Problem description.
Across the data below, how many lines have the word "rolling" in them? Respond with the number alone.

Records supplied.
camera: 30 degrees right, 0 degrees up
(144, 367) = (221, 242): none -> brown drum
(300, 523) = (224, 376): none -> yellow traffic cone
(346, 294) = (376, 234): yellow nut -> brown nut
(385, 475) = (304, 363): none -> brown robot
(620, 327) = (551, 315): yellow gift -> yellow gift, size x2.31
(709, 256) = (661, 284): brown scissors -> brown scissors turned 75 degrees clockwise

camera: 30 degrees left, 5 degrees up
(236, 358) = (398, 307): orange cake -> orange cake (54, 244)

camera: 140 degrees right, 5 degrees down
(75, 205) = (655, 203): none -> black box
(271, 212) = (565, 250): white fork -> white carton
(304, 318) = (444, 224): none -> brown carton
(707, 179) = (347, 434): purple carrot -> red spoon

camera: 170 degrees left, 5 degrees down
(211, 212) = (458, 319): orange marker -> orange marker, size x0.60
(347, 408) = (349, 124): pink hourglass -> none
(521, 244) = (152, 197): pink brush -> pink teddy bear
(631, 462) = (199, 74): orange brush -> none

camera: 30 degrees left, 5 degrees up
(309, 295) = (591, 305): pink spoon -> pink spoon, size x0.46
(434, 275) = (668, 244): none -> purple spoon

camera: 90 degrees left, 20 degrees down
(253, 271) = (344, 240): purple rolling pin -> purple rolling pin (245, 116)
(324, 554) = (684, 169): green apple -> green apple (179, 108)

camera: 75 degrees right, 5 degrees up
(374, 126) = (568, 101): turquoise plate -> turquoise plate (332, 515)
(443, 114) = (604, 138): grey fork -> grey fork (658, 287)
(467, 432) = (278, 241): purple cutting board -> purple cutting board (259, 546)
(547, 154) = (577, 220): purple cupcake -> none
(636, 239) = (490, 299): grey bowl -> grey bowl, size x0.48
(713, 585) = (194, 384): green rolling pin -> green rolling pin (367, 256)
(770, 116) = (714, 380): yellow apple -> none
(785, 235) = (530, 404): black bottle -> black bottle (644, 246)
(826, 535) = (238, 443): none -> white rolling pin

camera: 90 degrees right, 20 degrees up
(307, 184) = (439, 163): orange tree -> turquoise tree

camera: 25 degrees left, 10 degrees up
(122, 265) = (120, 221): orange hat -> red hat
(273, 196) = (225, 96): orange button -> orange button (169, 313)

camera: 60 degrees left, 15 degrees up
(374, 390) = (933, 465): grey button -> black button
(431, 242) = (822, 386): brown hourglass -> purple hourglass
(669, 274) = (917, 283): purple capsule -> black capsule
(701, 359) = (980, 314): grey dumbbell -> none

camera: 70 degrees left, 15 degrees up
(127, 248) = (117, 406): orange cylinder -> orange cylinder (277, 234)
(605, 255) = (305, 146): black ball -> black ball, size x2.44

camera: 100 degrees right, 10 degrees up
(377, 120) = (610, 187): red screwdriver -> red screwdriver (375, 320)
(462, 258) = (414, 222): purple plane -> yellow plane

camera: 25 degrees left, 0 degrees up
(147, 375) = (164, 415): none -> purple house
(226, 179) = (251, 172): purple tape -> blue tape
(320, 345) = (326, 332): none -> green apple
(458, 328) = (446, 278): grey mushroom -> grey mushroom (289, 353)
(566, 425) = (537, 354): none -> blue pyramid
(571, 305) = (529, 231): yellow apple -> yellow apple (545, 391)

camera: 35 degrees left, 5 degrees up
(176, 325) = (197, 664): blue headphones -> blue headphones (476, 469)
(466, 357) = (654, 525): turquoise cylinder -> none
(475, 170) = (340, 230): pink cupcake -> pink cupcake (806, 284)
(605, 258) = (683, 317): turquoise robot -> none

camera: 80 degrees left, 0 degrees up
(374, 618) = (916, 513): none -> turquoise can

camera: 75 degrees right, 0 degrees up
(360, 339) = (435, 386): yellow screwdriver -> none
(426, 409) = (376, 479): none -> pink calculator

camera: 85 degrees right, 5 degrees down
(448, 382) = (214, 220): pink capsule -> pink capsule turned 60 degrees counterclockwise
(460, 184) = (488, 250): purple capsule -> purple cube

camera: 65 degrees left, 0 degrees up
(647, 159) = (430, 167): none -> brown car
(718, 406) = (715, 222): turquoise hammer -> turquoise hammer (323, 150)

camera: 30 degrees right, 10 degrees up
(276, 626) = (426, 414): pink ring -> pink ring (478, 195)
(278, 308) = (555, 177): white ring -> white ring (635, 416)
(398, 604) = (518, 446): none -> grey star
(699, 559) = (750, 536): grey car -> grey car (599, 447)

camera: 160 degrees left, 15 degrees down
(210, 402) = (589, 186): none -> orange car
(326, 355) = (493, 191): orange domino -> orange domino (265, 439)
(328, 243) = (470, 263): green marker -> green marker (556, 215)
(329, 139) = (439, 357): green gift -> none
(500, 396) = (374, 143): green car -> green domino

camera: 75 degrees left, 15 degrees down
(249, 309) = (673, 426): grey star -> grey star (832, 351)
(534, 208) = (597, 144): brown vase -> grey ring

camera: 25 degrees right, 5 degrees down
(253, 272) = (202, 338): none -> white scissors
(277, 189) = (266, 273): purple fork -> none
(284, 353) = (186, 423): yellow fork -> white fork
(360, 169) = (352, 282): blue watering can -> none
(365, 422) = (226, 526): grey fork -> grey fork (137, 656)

Expected answer.
3